DATA LISTING
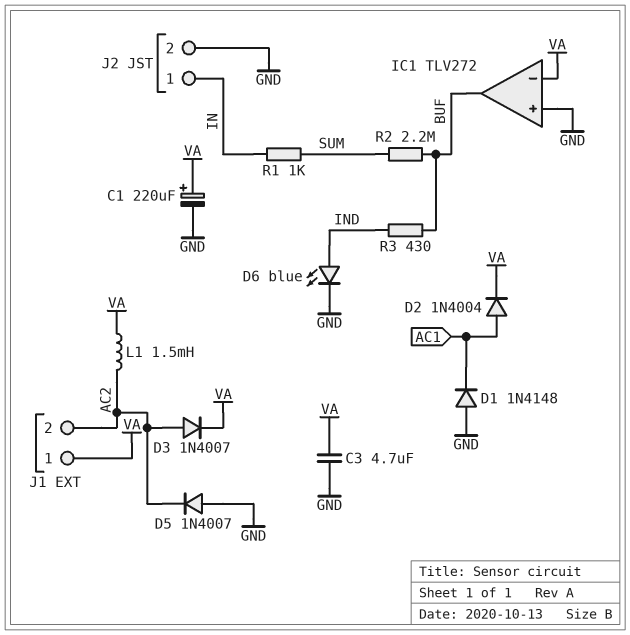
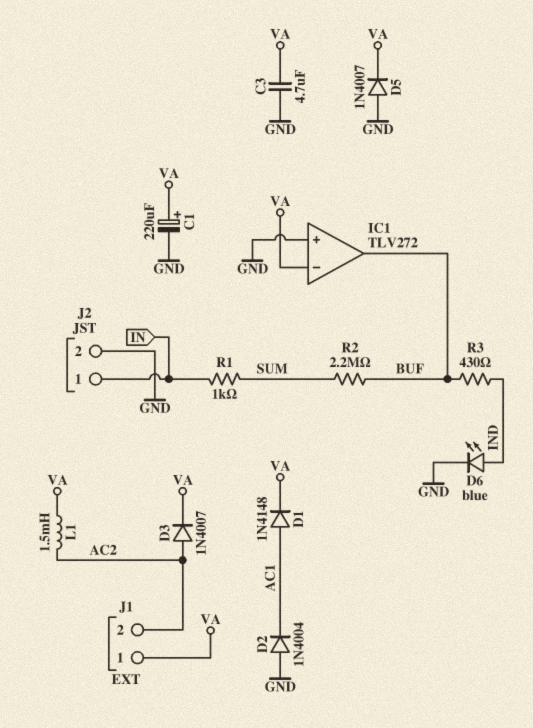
D1: diode 1N4148 (A GND, K AC1) -> diode 1N4148 (A AC1, K VA)
D2: diode 1N4004 (A AC1, K VA) -> diode 1N4004 (A GND, K AC1)
D5: diode 1N4007 (A GND, K AC2) -> diode 1N4007 (A GND, K VA)

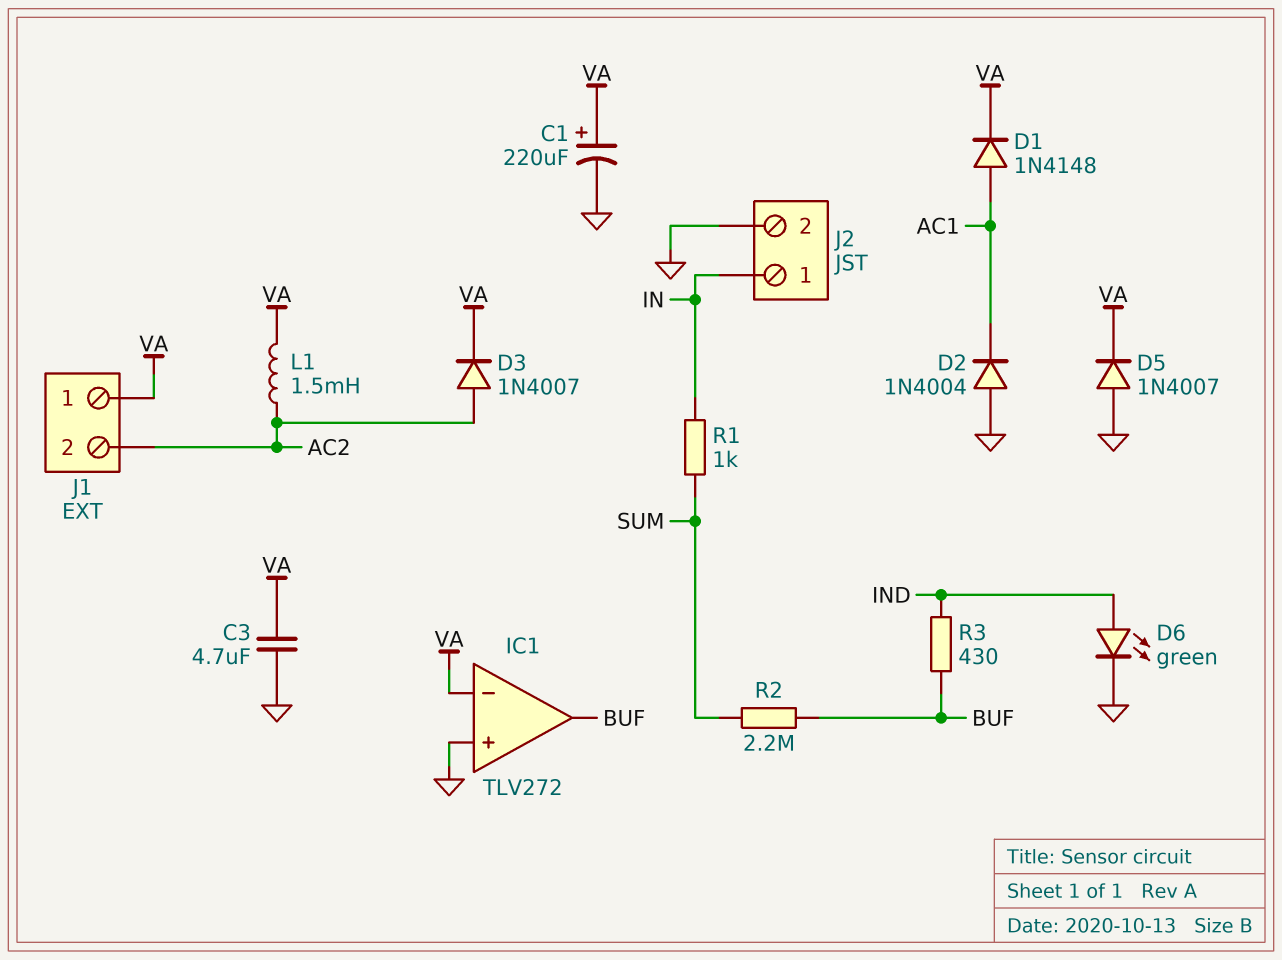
D6: LED blue (A IND, K GND) -> LED green (A IND, K GND)

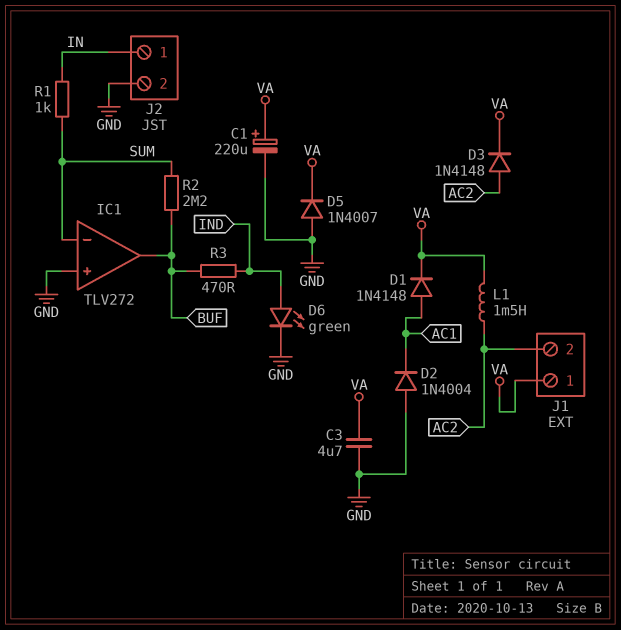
D3: diode 1N4007 (A AC2, K VA) -> diode 1N4148 (A AC2, K VA)
IC1 pin in-: VA -> SUM
R3: 430 (BUF, IND) -> 470 (BUF, IND)

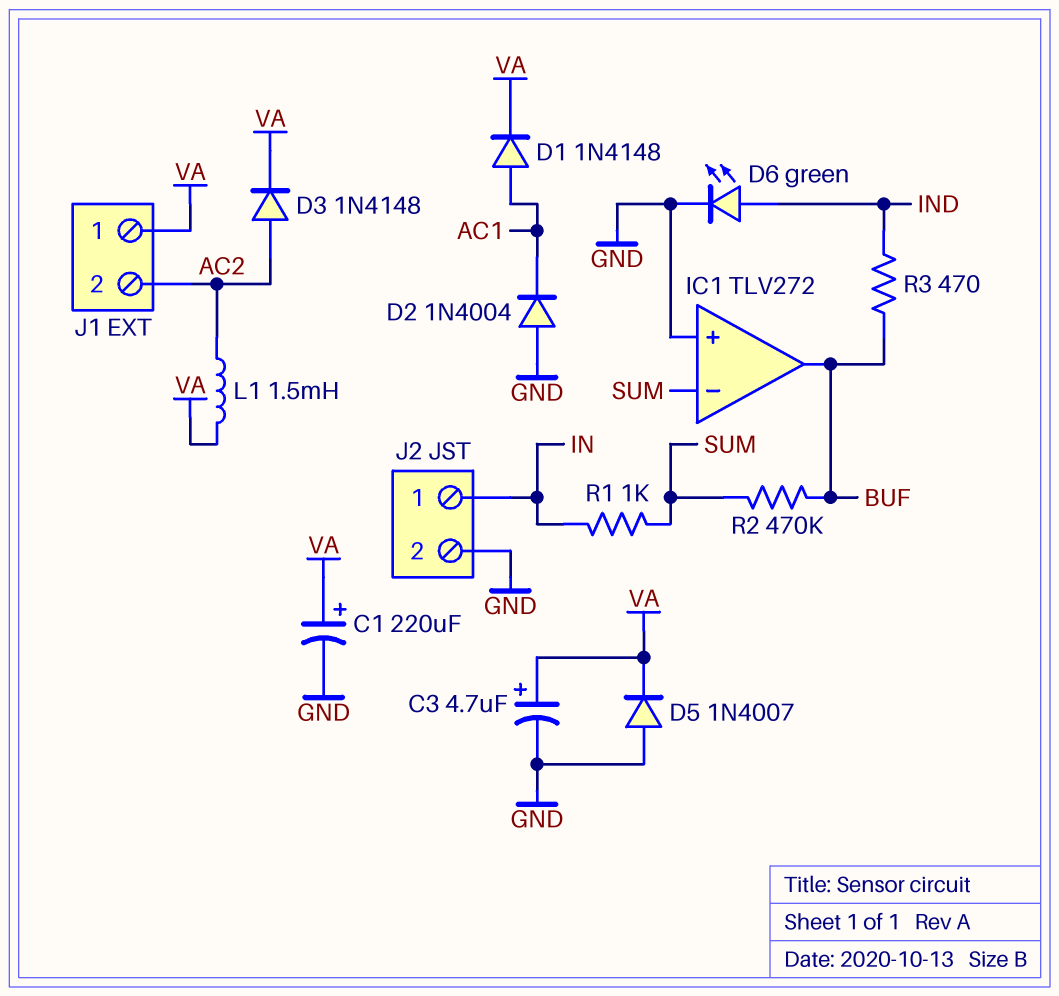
C3: 4.7uF (GND, VA) -> 4.7uF (plus VA, minus GND)
R2: 2.2M (BUF, SUM) -> 470k (BUF, SUM)

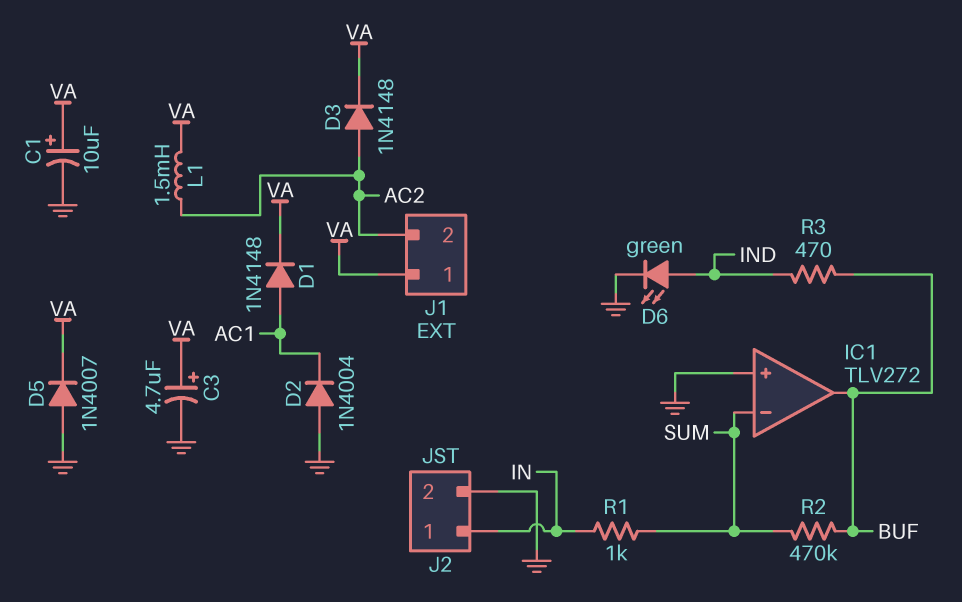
C1: 220uF (plus VA, minus GND) -> 10uF (plus VA, minus GND)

ASSIGNMENT
Pictures are to be left out; the lines from the start of the records above through the line holding "R2: 2.2M (BUF, SUM) -> 470k (BUF, SUM)" are to be returned exactly.

EXERCISE RESPONSE
D1: diode 1N4148 (A GND, K AC1) -> diode 1N4148 (A AC1, K VA)
D2: diode 1N4004 (A AC1, K VA) -> diode 1N4004 (A GND, K AC1)
D5: diode 1N4007 (A GND, K AC2) -> diode 1N4007 (A GND, K VA)

D6: LED blue (A IND, K GND) -> LED green (A IND, K GND)

D3: diode 1N4007 (A AC2, K VA) -> diode 1N4148 (A AC2, K VA)
IC1 pin in-: VA -> SUM
R3: 430 (BUF, IND) -> 470 (BUF, IND)

C3: 4.7uF (GND, VA) -> 4.7uF (plus VA, minus GND)
R2: 2.2M (BUF, SUM) -> 470k (BUF, SUM)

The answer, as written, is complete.